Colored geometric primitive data

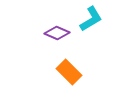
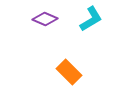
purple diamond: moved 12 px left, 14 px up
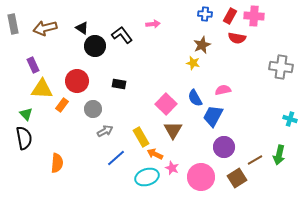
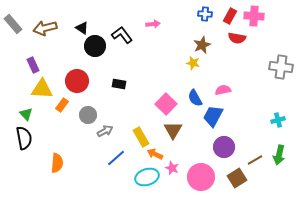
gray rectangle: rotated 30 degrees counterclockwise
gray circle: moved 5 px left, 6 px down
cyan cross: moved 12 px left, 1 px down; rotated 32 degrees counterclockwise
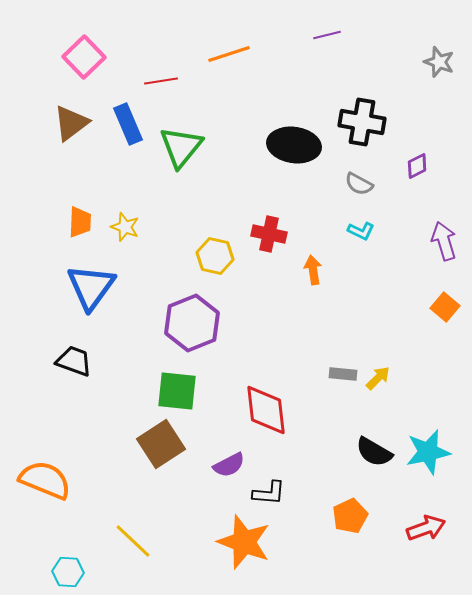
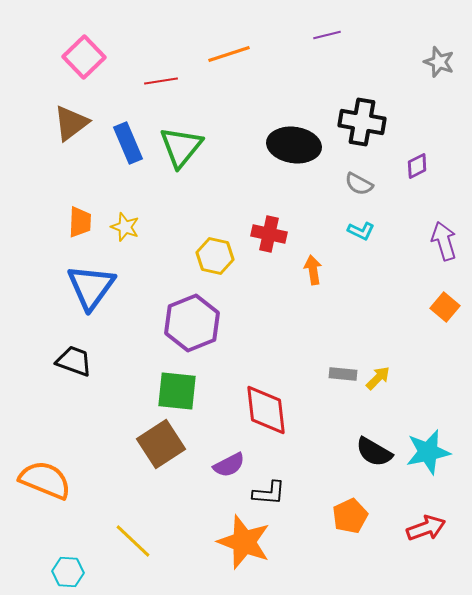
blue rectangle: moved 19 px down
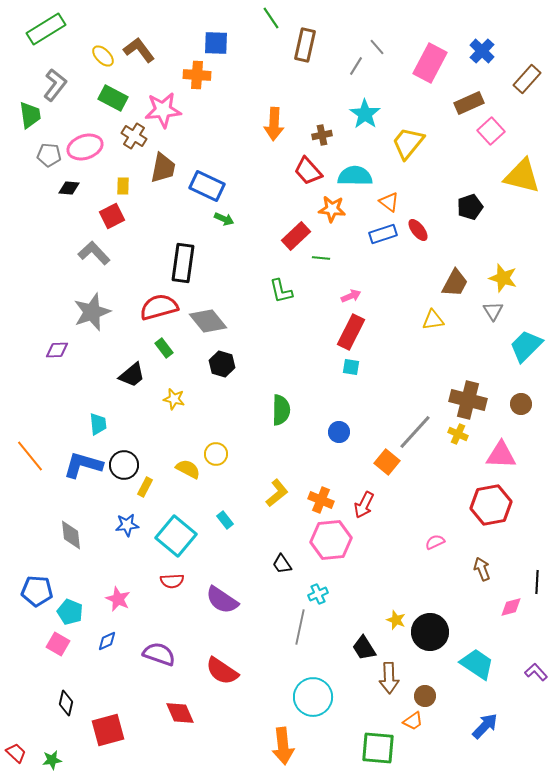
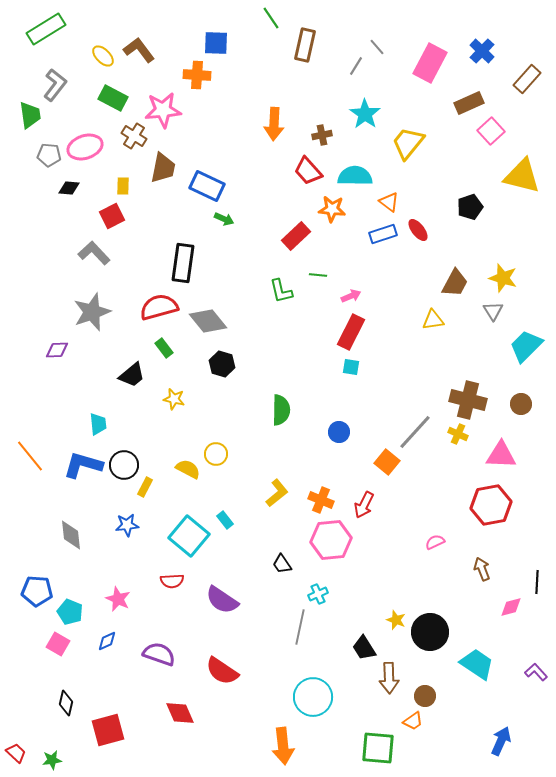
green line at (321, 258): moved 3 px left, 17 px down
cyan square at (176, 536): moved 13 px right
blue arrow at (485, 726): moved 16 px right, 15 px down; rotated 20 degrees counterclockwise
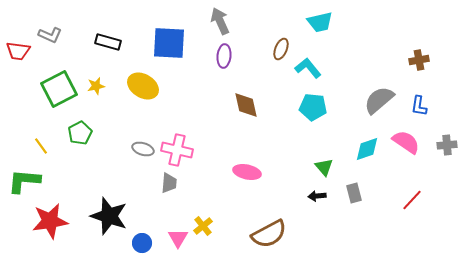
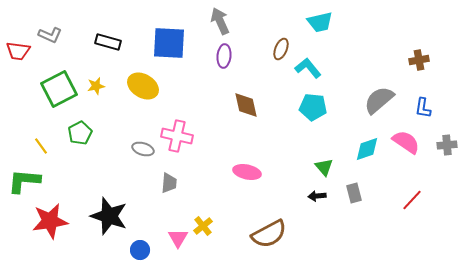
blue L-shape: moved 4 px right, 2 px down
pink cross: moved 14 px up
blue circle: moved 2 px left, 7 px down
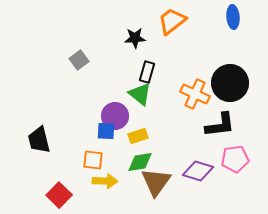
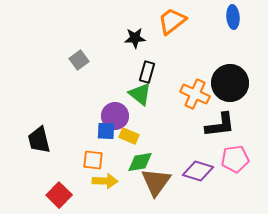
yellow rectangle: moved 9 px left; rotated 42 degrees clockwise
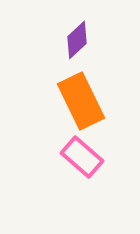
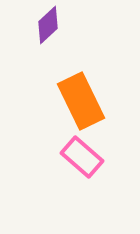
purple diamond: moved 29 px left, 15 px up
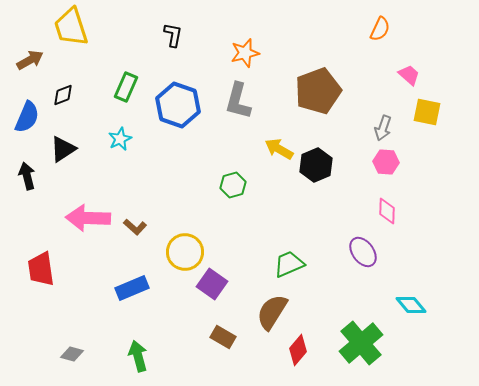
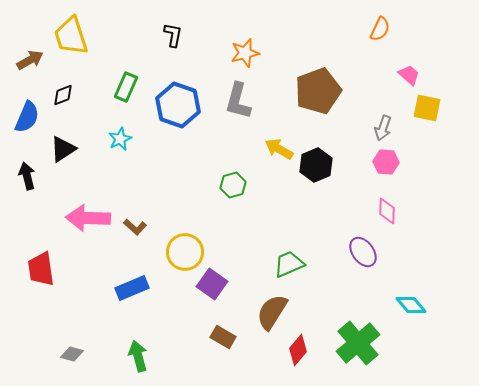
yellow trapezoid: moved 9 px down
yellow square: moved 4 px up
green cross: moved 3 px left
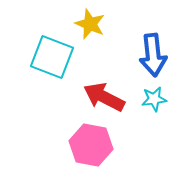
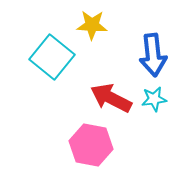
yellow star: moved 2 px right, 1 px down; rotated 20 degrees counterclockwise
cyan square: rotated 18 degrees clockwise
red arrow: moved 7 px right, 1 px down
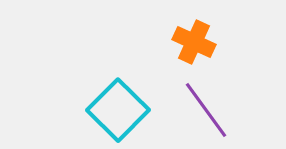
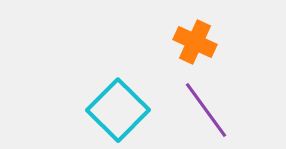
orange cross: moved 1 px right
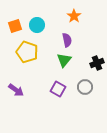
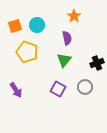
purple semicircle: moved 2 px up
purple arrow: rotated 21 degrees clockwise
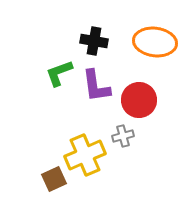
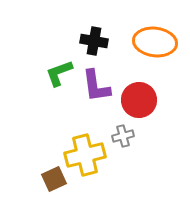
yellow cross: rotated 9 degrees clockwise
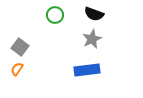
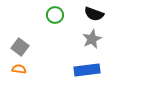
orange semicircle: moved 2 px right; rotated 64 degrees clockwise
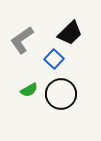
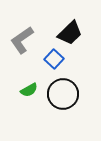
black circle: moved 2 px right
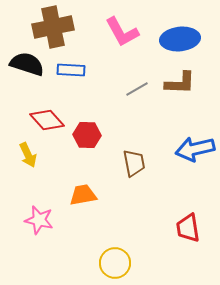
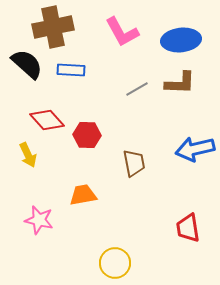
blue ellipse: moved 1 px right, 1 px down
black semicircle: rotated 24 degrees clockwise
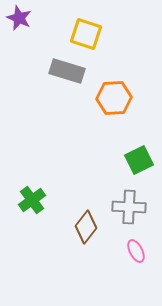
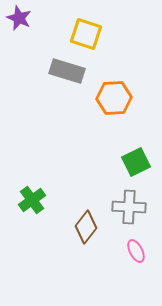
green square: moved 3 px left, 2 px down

## [Activity]
Without including any picture, retype the entries exactly.

## [Reply]
purple diamond: moved 12 px left, 14 px up
gray rectangle: rotated 30 degrees counterclockwise
gray circle: moved 5 px left, 6 px down
cyan cross: moved 12 px left, 1 px down; rotated 32 degrees counterclockwise
blue rectangle: moved 19 px down
green line at (321, 258): moved 3 px left, 17 px down
cyan square at (176, 536): moved 13 px right
blue arrow at (485, 726): moved 16 px right, 15 px down; rotated 20 degrees counterclockwise
blue L-shape: moved 4 px right, 2 px down
pink cross: moved 14 px up
blue circle: moved 2 px left, 7 px down
yellow rectangle: moved 9 px left; rotated 42 degrees clockwise
purple diamond: moved 29 px left, 15 px up
yellow trapezoid: moved 9 px down
yellow square: moved 4 px up
green cross: moved 3 px left
yellow star: moved 2 px right, 1 px down; rotated 20 degrees counterclockwise
cyan square: rotated 18 degrees clockwise
red arrow: moved 7 px right, 1 px down
orange cross: moved 1 px right
purple semicircle: moved 2 px up
purple arrow: rotated 21 degrees clockwise
yellow cross: rotated 9 degrees clockwise
orange semicircle: moved 2 px right; rotated 64 degrees clockwise
black circle: moved 2 px right
blue ellipse: moved 1 px right, 1 px down
black semicircle: rotated 24 degrees clockwise
green square: moved 3 px left, 2 px down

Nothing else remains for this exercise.